● THE TASK
Your answer must be an exact transcription of the data, with every picture omitted.

++++++++

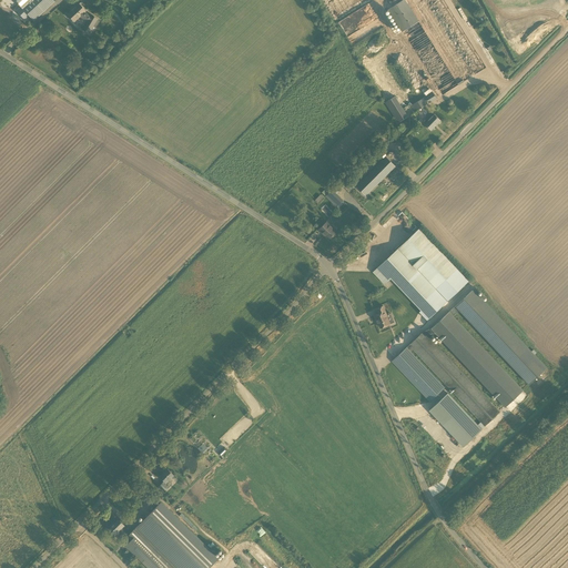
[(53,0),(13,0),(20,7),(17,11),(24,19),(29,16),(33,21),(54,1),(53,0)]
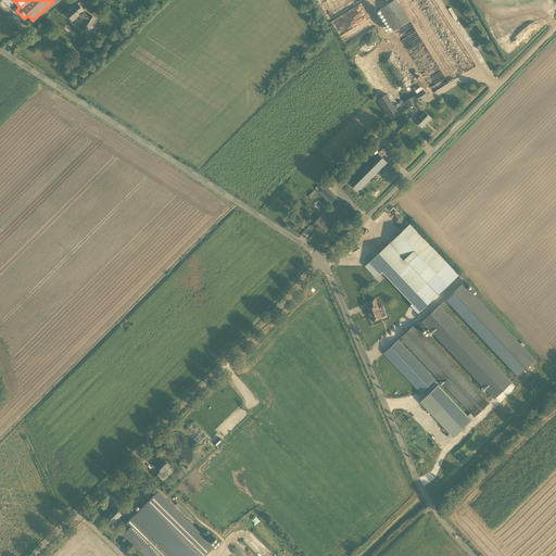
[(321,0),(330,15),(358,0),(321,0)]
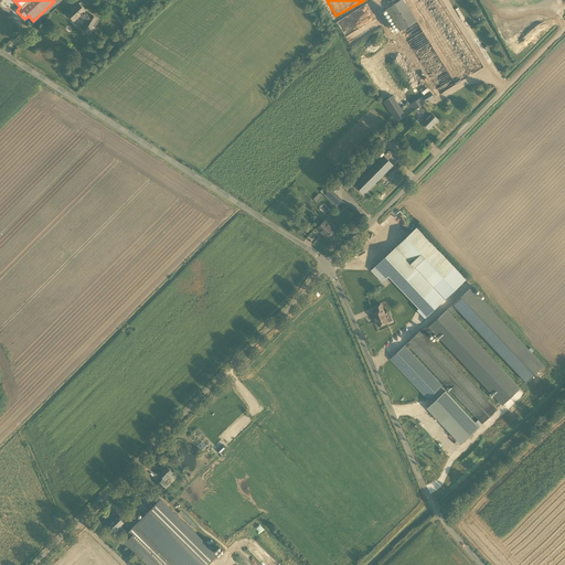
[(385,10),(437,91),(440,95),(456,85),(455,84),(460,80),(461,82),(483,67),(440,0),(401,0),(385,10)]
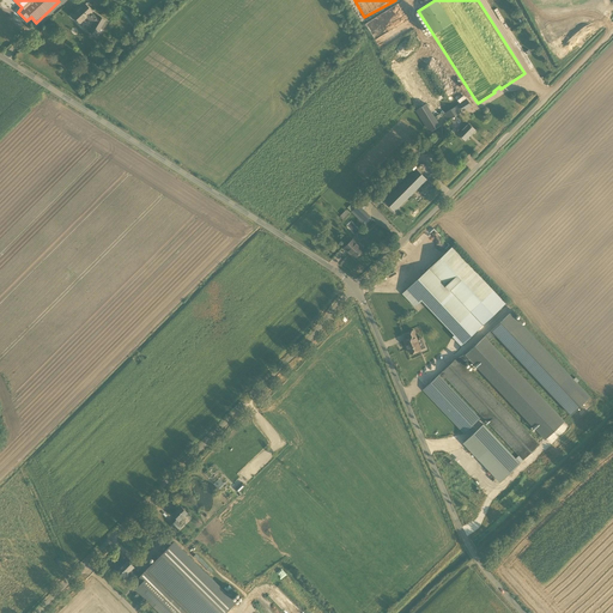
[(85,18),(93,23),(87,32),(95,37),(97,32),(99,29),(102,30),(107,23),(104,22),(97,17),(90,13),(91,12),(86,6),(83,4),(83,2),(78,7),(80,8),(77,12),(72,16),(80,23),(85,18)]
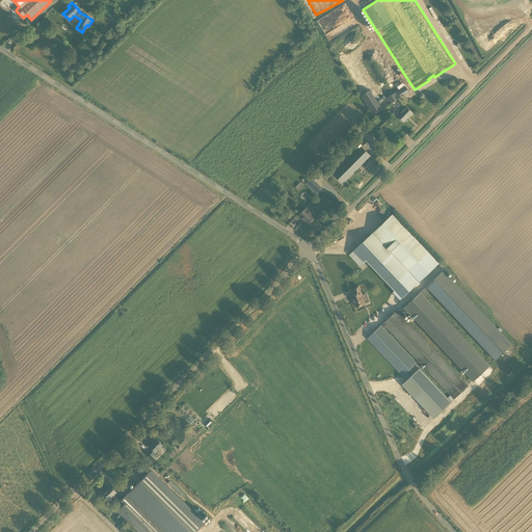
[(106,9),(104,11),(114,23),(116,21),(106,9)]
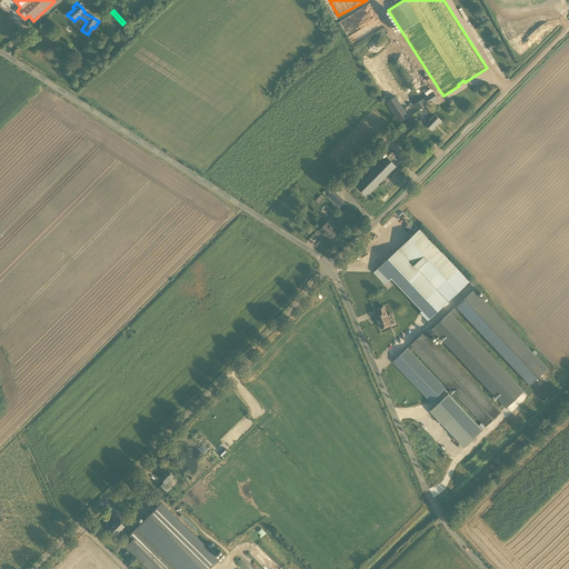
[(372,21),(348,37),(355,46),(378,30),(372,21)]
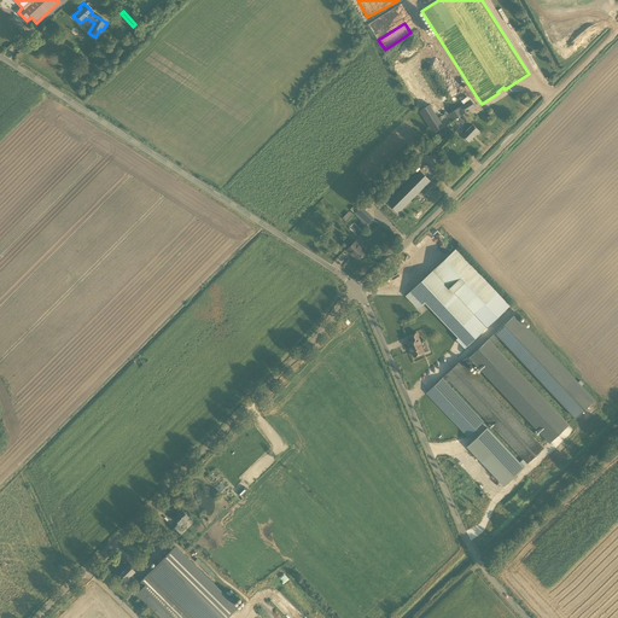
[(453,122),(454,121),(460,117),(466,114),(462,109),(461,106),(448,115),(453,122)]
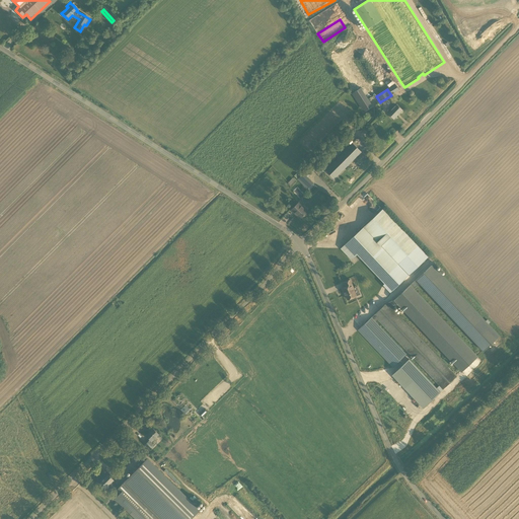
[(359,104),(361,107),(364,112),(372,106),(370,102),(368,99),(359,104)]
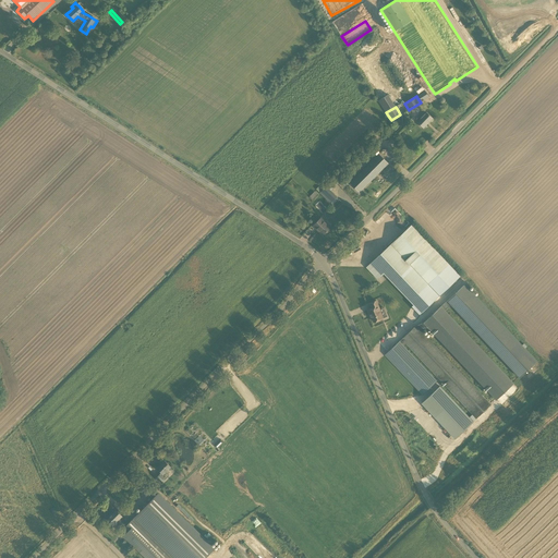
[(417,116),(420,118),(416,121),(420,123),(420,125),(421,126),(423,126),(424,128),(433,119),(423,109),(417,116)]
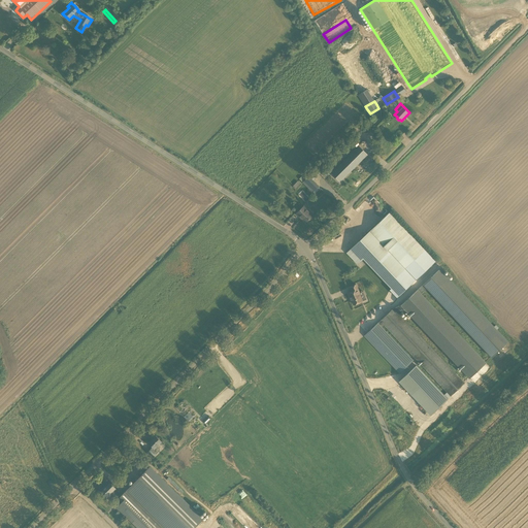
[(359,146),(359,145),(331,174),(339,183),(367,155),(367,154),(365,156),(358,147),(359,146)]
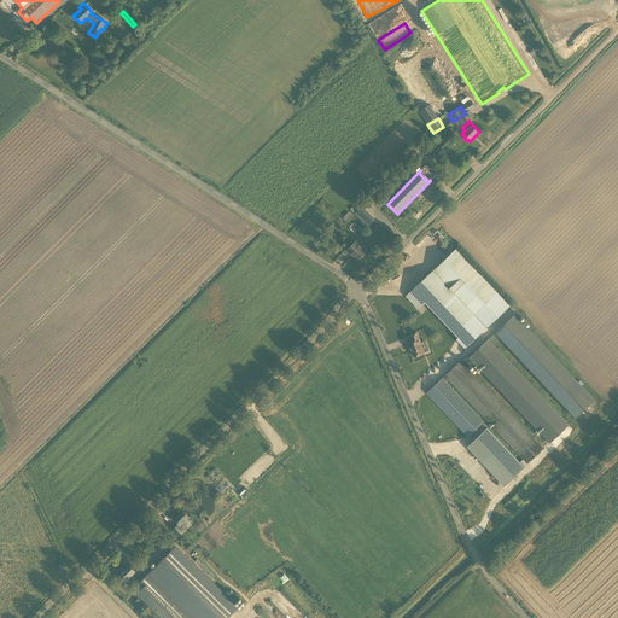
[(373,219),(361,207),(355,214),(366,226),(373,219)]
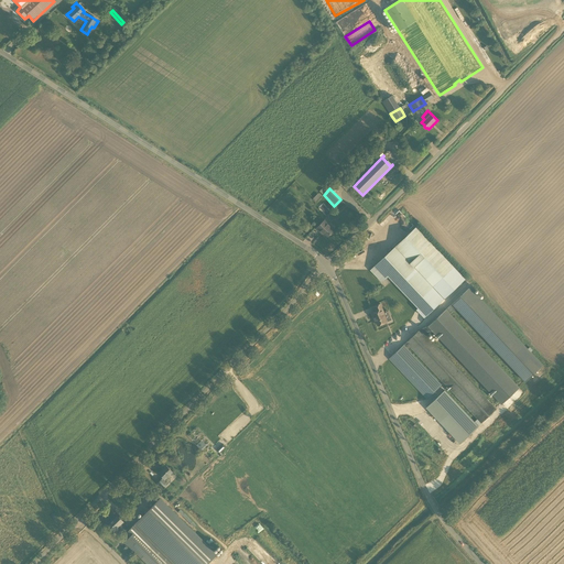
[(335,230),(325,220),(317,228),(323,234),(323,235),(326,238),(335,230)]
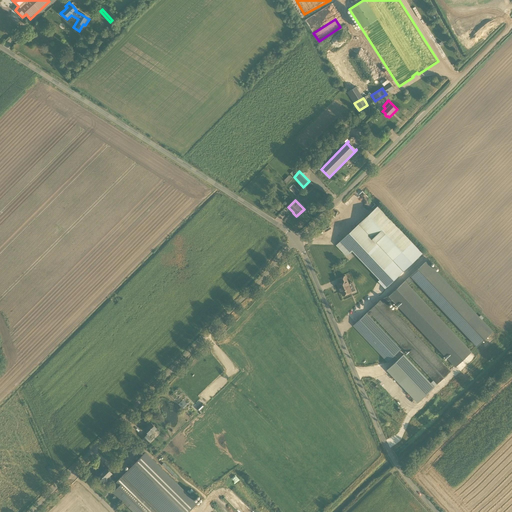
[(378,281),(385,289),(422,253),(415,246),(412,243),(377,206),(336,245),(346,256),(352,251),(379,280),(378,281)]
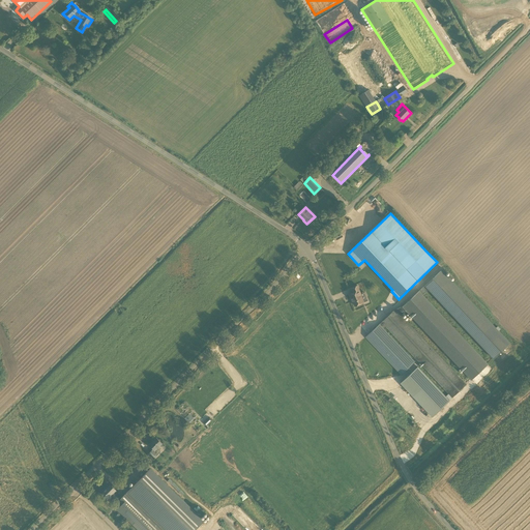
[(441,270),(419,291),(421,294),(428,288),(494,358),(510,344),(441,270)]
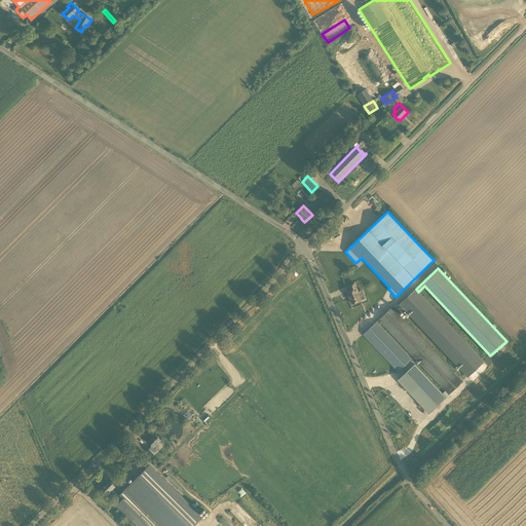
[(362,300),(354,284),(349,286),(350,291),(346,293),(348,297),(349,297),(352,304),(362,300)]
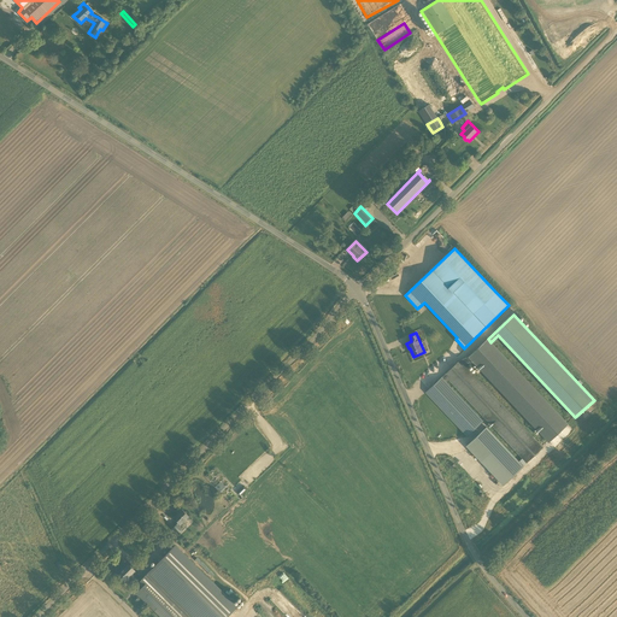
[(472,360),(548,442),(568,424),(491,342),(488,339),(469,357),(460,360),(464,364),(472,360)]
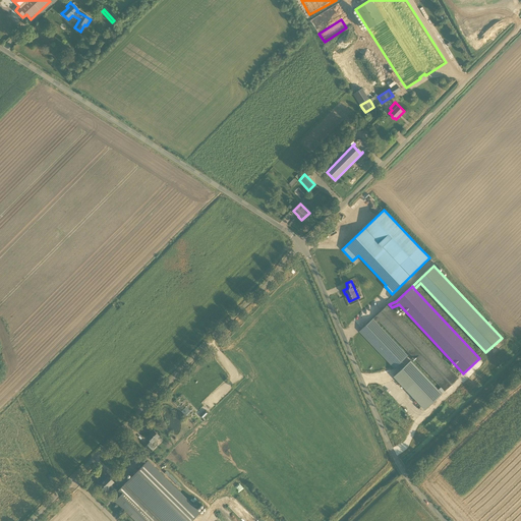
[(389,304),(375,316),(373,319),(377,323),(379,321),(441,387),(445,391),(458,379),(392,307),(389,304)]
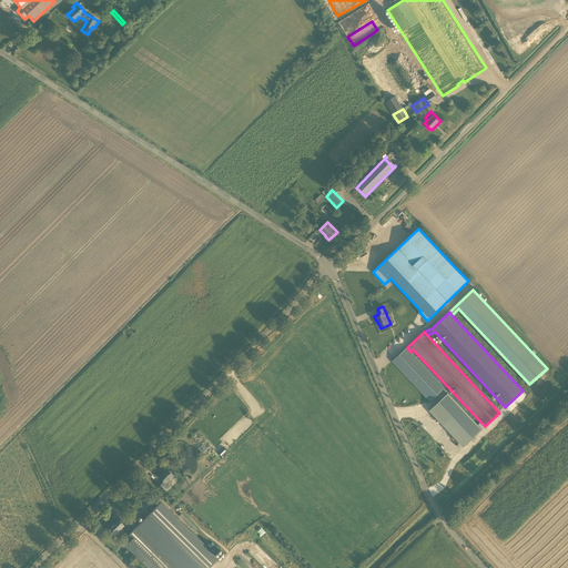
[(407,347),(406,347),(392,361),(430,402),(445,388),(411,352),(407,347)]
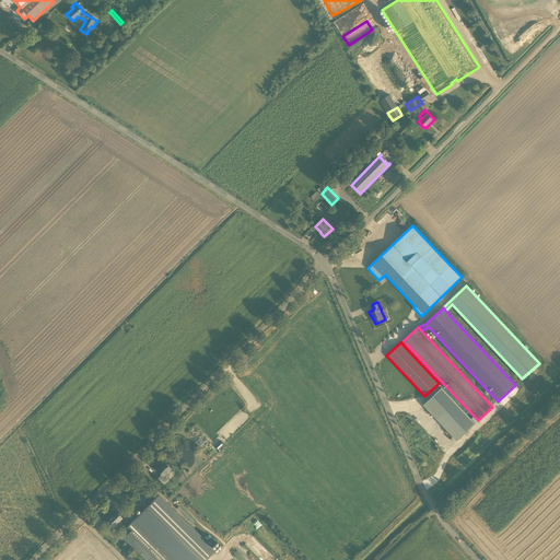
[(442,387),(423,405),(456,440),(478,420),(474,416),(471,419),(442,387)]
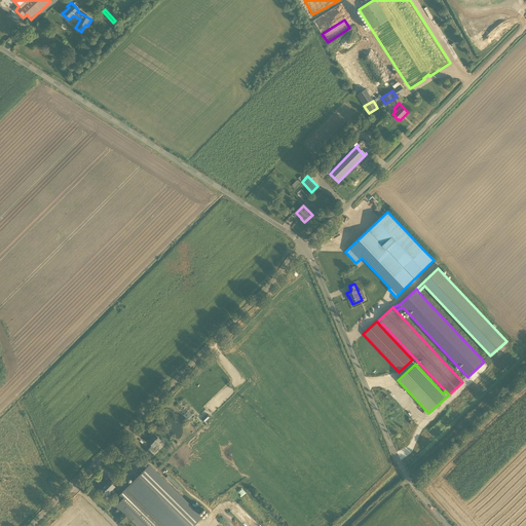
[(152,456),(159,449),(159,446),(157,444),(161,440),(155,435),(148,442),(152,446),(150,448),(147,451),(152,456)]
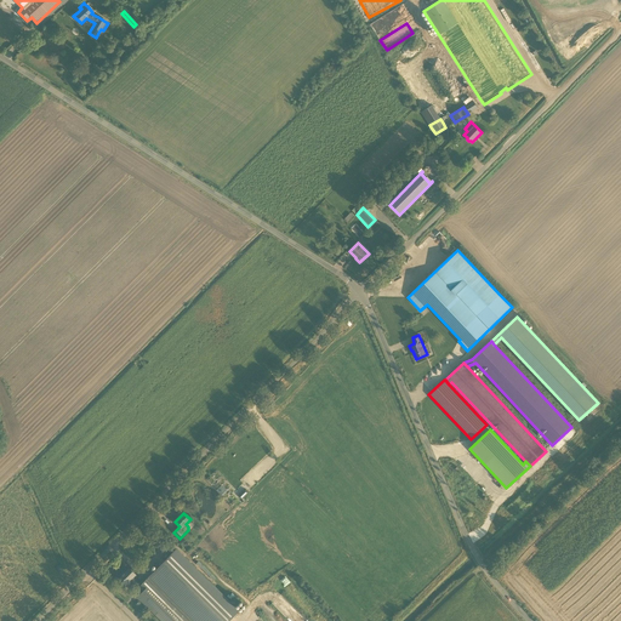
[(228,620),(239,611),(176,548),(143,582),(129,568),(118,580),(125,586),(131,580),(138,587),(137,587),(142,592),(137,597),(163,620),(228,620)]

++++++++

● REPLY TO THE EXERCISE
[(53,0),(13,0),(20,7),(17,11),(24,19),(29,16),(33,21),(54,1),(53,0)]
[(321,0),(330,15),(358,0),(321,0)]
[(385,10),(437,91),(440,95),(456,85),(455,84),(460,80),(461,82),(483,67),(440,0),(401,0),(385,10)]
[(85,18),(93,23),(87,32),(95,37),(97,32),(99,29),(102,30),(107,23),(104,22),(97,17),(90,13),(91,12),(86,6),(83,4),(83,2),(78,7),(80,8),(77,12),(72,16),(80,23),(85,18)]
[(106,9),(104,11),(114,23),(116,21),(106,9)]
[(372,21),(348,37),(355,46),(378,30),(372,21)]
[(453,122),(454,121),(460,117),(466,114),(462,109),(461,106),(448,115),(453,122)]
[(359,104),(361,107),(364,112),(372,106),(370,102),(368,99),(359,104)]
[(417,116),(420,118),(416,121),(420,123),(420,125),(421,126),(423,126),(424,128),(433,119),(423,109),(417,116)]
[(359,146),(359,145),(331,174),(339,183),(367,155),(367,154),(365,156),(358,147),(359,146)]
[(373,219),(361,207),(355,214),(366,226),(373,219)]
[(335,230),(325,220),(317,228),(323,234),(323,235),(326,238),(335,230)]
[(378,281),(385,289),(422,253),(415,246),(412,243),(377,206),(336,245),(346,256),(352,251),(379,280),(378,281)]
[(441,270),(419,291),(421,294),(428,288),(494,358),(510,344),(441,270)]
[(362,300),(354,284),(349,286),(350,291),(346,293),(348,297),(349,297),(352,304),(362,300)]
[(472,360),(548,442),(568,424),(491,342),(488,339),(469,357),(460,360),(464,364),(472,360)]
[(389,304),(375,316),(373,319),(377,323),(379,321),(441,387),(445,391),(458,379),(392,307),(389,304)]
[(407,347),(406,347),(392,361),(430,402),(445,388),(411,352),(407,347)]
[(442,387),(423,405),(456,440),(478,420),(474,416),(471,419),(442,387)]
[(152,456),(159,449),(159,446),(157,444),(161,440),(155,435),(148,442),(152,446),(150,448),(147,451),(152,456)]
[(228,620),(239,611),(176,548),(143,582),(129,568),(118,580),(125,586),(131,580),(138,587),(137,587),(142,592),(137,597),(163,620),(228,620)]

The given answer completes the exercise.